▸ ACTIVITY
Using the records below, transcribe word for word the stretch from the line that contains "C6: 220uF (plus" through the line that contains "R1: 15k (COM, N27) -> 82k (COM, N27)", both end lines included, and nothing else.

▸ THE DATA

..............................

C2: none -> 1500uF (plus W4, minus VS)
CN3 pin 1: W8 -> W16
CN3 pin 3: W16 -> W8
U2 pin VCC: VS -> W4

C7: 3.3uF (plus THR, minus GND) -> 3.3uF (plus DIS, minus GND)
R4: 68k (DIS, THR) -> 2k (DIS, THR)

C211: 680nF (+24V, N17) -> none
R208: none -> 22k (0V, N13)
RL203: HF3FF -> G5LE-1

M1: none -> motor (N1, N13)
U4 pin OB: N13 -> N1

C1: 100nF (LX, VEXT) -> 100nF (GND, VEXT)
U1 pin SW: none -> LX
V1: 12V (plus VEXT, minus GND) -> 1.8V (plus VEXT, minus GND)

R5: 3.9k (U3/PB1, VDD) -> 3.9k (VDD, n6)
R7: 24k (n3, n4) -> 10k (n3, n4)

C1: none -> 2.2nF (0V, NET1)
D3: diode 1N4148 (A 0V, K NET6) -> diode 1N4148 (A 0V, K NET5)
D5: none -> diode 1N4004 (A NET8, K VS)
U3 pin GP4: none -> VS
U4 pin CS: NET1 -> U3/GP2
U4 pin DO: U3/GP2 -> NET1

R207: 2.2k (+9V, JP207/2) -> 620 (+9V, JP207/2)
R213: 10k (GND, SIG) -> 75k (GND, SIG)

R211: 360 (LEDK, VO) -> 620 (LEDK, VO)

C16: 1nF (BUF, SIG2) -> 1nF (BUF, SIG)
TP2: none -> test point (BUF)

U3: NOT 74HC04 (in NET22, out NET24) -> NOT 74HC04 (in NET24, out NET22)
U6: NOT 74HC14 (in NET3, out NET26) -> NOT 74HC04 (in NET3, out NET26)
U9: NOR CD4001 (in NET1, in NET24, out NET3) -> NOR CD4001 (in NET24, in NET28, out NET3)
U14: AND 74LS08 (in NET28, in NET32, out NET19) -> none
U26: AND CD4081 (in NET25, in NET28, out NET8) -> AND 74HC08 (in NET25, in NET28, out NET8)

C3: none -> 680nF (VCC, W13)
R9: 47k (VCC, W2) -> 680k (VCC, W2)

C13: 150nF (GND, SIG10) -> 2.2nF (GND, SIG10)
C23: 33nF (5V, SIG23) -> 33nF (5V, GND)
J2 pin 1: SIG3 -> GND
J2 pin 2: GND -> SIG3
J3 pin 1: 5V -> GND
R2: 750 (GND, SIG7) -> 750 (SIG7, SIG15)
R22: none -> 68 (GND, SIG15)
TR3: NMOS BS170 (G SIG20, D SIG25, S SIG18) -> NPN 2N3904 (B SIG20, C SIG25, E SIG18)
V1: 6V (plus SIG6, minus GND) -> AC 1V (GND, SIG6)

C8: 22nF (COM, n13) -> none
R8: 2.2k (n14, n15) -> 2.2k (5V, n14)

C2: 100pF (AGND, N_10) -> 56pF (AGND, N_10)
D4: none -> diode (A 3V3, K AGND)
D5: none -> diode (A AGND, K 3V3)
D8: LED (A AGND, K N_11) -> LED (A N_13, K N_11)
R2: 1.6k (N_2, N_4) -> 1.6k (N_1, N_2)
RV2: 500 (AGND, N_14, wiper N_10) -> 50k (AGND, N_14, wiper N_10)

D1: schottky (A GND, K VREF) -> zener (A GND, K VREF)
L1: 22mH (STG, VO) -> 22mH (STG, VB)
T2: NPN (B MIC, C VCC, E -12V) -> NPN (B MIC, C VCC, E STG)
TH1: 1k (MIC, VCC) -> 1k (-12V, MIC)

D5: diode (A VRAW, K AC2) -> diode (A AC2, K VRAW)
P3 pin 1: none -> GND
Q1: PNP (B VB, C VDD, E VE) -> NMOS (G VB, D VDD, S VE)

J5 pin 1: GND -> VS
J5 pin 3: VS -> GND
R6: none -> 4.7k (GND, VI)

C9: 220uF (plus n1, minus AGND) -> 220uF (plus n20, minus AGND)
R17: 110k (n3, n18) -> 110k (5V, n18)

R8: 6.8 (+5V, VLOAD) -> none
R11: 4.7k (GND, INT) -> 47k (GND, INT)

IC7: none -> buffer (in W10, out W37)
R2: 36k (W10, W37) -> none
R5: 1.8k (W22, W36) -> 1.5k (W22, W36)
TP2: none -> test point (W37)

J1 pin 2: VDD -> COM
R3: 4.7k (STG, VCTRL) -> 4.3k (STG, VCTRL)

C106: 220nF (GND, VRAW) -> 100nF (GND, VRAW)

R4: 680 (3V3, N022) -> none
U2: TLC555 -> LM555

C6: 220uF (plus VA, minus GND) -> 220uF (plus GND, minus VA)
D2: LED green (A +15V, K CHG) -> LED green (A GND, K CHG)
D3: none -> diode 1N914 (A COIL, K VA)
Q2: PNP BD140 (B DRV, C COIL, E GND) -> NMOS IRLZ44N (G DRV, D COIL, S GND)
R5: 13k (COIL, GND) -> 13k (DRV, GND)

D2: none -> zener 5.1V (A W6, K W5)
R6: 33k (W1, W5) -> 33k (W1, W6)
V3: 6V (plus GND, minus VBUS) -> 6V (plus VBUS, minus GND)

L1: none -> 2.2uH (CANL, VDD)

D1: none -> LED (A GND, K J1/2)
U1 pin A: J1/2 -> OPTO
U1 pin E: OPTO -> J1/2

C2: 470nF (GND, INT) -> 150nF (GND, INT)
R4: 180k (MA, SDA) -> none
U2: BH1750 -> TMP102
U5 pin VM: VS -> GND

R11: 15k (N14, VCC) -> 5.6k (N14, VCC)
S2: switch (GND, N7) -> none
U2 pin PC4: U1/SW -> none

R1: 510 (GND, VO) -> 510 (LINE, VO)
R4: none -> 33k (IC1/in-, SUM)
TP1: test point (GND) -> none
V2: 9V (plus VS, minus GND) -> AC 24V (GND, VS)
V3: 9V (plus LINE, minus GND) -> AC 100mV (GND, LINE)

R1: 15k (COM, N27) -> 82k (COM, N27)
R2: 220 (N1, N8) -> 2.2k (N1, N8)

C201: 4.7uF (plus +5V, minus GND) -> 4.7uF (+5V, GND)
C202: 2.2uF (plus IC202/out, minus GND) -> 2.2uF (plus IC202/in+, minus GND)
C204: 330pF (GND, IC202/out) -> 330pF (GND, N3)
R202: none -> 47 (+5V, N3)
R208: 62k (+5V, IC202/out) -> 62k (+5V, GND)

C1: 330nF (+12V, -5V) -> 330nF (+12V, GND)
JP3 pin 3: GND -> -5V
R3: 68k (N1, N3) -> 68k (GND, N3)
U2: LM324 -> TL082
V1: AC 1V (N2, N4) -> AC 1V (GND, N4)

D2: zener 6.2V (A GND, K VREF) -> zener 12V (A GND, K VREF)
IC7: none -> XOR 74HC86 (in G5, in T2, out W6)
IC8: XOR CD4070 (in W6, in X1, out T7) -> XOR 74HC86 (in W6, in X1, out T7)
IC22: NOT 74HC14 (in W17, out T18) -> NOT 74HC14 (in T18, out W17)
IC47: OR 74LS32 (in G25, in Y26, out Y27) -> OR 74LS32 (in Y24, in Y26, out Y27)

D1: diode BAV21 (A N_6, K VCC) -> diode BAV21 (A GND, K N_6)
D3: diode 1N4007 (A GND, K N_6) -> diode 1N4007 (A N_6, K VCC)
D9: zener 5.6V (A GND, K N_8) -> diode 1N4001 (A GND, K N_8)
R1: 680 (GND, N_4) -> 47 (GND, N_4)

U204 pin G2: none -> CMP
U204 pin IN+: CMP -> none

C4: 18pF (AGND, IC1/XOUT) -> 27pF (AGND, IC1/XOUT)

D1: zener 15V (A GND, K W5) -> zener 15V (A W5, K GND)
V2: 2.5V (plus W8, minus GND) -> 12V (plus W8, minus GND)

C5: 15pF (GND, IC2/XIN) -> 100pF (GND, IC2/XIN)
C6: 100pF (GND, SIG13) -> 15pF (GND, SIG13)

..............................

▸ RESPONSE
C6: 220uF (plus VA, minus GND) -> 220uF (plus GND, minus VA)
D2: LED green (A +15V, K CHG) -> LED green (A GND, K CHG)
D3: none -> diode 1N914 (A COIL, K VA)
Q2: PNP BD140 (B DRV, C COIL, E GND) -> NMOS IRLZ44N (G DRV, D COIL, S GND)
R5: 13k (COIL, GND) -> 13k (DRV, GND)

D2: none -> zener 5.1V (A W6, K W5)
R6: 33k (W1, W5) -> 33k (W1, W6)
V3: 6V (plus GND, minus VBUS) -> 6V (plus VBUS, minus GND)

L1: none -> 2.2uH (CANL, VDD)

D1: none -> LED (A GND, K J1/2)
U1 pin A: J1/2 -> OPTO
U1 pin E: OPTO -> J1/2

C2: 470nF (GND, INT) -> 150nF (GND, INT)
R4: 180k (MA, SDA) -> none
U2: BH1750 -> TMP102
U5 pin VM: VS -> GND

R11: 15k (N14, VCC) -> 5.6k (N14, VCC)
S2: switch (GND, N7) -> none
U2 pin PC4: U1/SW -> none

R1: 510 (GND, VO) -> 510 (LINE, VO)
R4: none -> 33k (IC1/in-, SUM)
TP1: test point (GND) -> none
V2: 9V (plus VS, minus GND) -> AC 24V (GND, VS)
V3: 9V (plus LINE, minus GND) -> AC 100mV (GND, LINE)

R1: 15k (COM, N27) -> 82k (COM, N27)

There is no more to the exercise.